**Instruction**
Rewrite the stretch of lines from the one containing "gray triangle at (60, 54): moved" through the one containing "blue semicircle at", putting "rhombus" wherever "trapezoid" appears and changing nothing else. Leave the pictures out of your answer.
▼
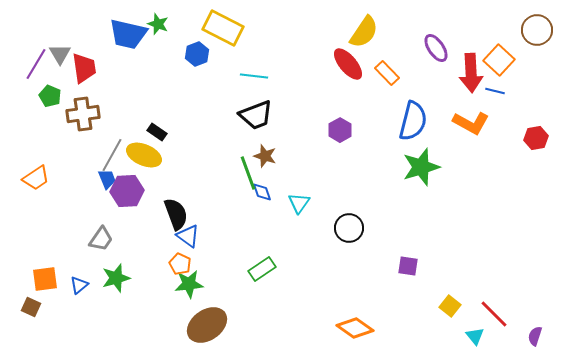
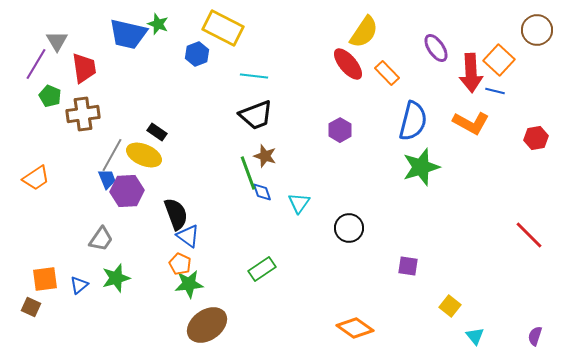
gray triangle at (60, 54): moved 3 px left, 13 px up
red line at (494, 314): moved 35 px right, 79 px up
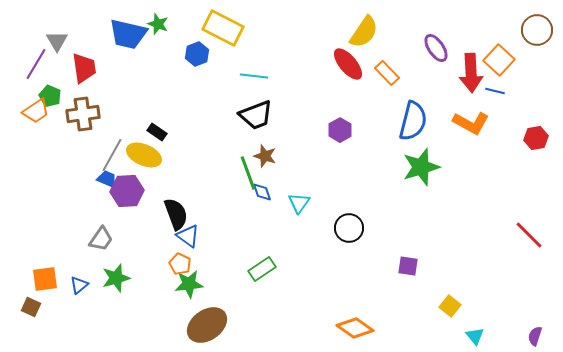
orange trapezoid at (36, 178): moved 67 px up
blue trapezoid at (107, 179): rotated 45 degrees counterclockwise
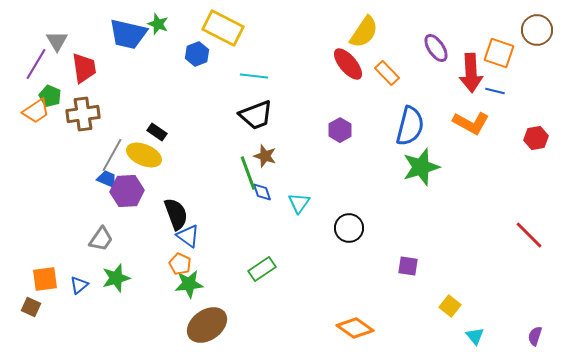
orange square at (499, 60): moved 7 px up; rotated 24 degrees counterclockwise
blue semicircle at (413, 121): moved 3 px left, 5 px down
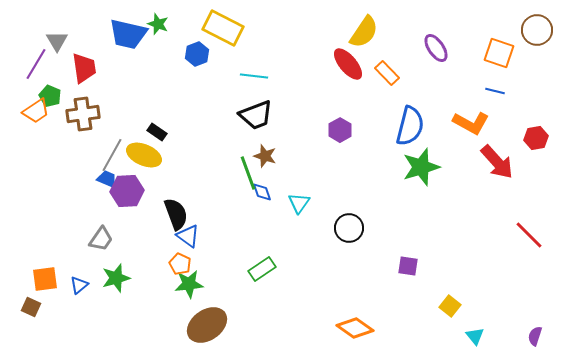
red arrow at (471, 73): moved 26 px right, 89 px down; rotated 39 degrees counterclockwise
▲
▼
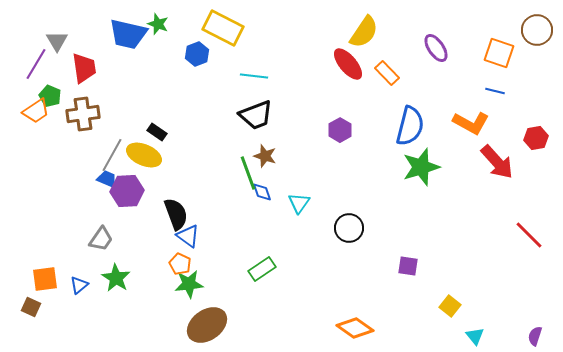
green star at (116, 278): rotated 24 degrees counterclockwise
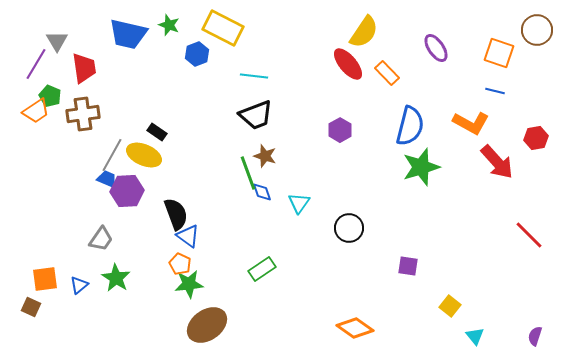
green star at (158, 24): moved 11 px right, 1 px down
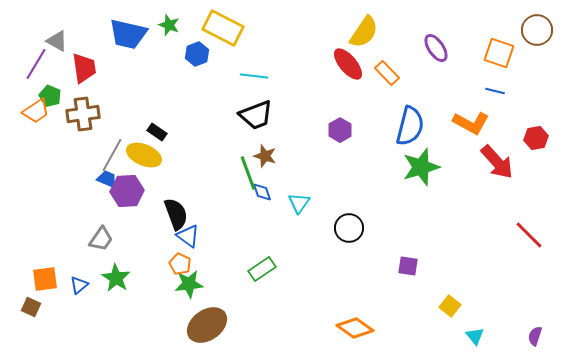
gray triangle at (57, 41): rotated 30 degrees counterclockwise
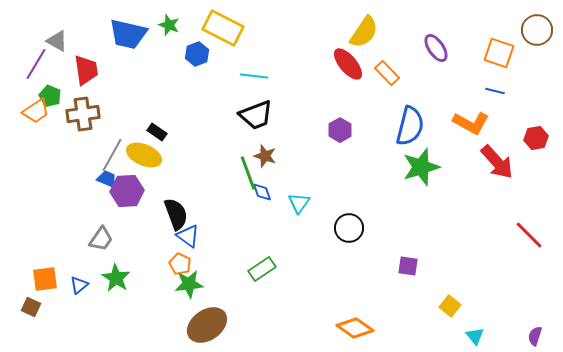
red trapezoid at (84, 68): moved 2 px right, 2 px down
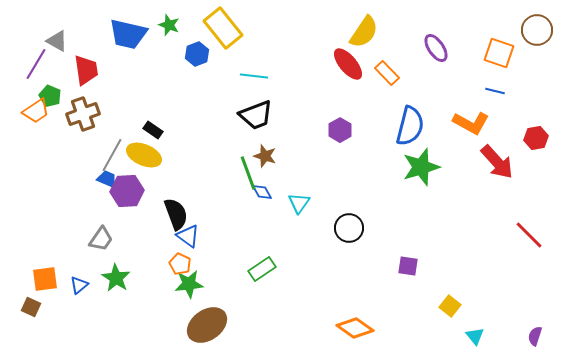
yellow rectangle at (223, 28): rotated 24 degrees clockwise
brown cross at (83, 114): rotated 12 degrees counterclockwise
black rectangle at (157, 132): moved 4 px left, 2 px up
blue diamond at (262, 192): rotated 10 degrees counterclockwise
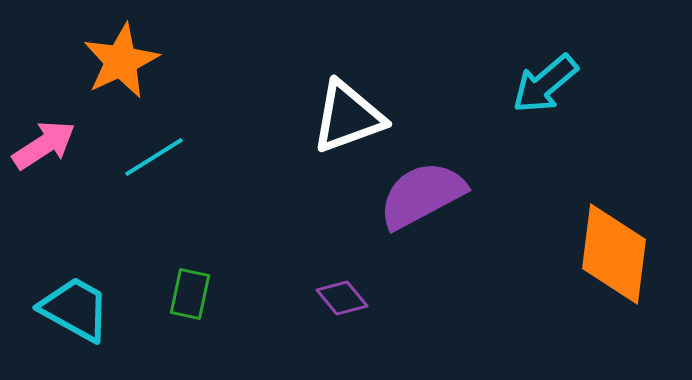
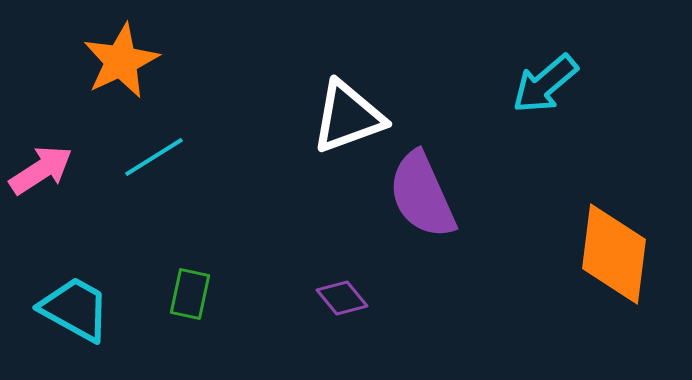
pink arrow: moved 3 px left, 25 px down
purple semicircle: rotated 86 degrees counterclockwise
▲
**Solved problem**
gray triangle at (60, 54): moved 3 px left, 13 px up
red line at (494, 314): moved 35 px right, 79 px up
orange rhombus at (36, 178): moved 67 px up
blue rhombus at (107, 179): rotated 45 degrees counterclockwise
orange square at (499, 60): moved 7 px up; rotated 24 degrees counterclockwise
blue semicircle at (413, 121): moved 3 px left, 5 px down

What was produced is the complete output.